Start of Data section
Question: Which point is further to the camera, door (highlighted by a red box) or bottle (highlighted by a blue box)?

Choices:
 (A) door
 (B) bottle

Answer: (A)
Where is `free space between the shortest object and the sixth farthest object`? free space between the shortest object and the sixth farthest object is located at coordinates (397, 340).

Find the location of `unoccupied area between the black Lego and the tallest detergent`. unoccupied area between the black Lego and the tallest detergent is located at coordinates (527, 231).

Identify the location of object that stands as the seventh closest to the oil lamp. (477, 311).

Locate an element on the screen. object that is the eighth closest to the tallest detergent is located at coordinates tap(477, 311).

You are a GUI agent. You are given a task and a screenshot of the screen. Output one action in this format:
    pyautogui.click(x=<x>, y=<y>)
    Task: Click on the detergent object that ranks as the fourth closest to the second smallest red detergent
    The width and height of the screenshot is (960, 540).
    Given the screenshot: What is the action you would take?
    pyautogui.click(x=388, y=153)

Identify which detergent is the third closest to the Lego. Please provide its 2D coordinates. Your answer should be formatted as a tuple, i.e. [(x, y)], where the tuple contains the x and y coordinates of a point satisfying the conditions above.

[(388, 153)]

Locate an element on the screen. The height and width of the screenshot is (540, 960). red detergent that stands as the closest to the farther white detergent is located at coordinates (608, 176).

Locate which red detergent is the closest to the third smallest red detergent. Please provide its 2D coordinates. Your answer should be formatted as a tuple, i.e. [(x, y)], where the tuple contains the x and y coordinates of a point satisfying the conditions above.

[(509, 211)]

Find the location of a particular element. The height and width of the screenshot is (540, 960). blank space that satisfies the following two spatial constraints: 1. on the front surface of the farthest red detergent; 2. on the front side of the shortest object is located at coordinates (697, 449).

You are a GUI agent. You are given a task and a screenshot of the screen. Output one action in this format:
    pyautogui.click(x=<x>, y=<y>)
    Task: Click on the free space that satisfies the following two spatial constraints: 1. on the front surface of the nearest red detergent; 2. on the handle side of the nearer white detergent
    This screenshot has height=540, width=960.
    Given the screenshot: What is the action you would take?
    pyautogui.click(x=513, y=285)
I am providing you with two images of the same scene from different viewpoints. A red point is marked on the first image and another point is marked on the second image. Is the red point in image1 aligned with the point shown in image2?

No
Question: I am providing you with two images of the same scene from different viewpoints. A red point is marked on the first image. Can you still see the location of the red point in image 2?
End of Data section
Please copy the listing above line for line, with every character unchanged.

**Answer section**
Question: Which point is further to the camera, door (highlighted by a red box) or bottle (highlighted by a blue box)?

Choices:
 (A) door
 (B) bottle

Answer: (A)
Where is `free space between the shortest object and the sixth farthest object`? free space between the shortest object and the sixth farthest object is located at coordinates (397, 340).

Find the location of `unoccupied area between the black Lego and the tallest detergent`. unoccupied area between the black Lego and the tallest detergent is located at coordinates (527, 231).

Identify the location of object that stands as the seventh closest to the oil lamp. (477, 311).

Locate an element on the screen. object that is the eighth closest to the tallest detergent is located at coordinates tap(477, 311).

You are a GUI agent. You are given a task and a screenshot of the screen. Output one action in this format:
    pyautogui.click(x=<x>, y=<y>)
    Task: Click on the detergent object that ranks as the fourth closest to the second smallest red detergent
    The width and height of the screenshot is (960, 540).
    Given the screenshot: What is the action you would take?
    pyautogui.click(x=388, y=153)

Identify which detergent is the third closest to the Lego. Please provide its 2D coordinates. Your answer should be formatted as a tuple, i.e. [(x, y)], where the tuple contains the x and y coordinates of a point satisfying the conditions above.

[(388, 153)]

Locate an element on the screen. The height and width of the screenshot is (540, 960). red detergent that stands as the closest to the farther white detergent is located at coordinates (608, 176).

Locate which red detergent is the closest to the third smallest red detergent. Please provide its 2D coordinates. Your answer should be formatted as a tuple, i.e. [(x, y)], where the tuple contains the x and y coordinates of a point satisfying the conditions above.

[(509, 211)]

Find the location of a particular element. The height and width of the screenshot is (540, 960). blank space that satisfies the following two spatial constraints: 1. on the front surface of the farthest red detergent; 2. on the front side of the shortest object is located at coordinates (697, 449).

You are a GUI agent. You are given a task and a screenshot of the screen. Output one action in this format:
    pyautogui.click(x=<x>, y=<y>)
    Task: Click on the free space that satisfies the following two spatial constraints: 1. on the front surface of the nearest red detergent; 2. on the handle side of the nearer white detergent
    This screenshot has height=540, width=960.
    Given the screenshot: What is the action you would take?
    pyautogui.click(x=513, y=285)
I am providing you with two images of the same scene from different viewpoints. A red point is marked on the first image and another point is marked on the second image. Is the red point in image1 aligned with the point shown in image2?

No
Question: I am providing you with two images of the same scene from different viewpoints. A red point is marked on the first image. Can you still see the location of the red point in image 2?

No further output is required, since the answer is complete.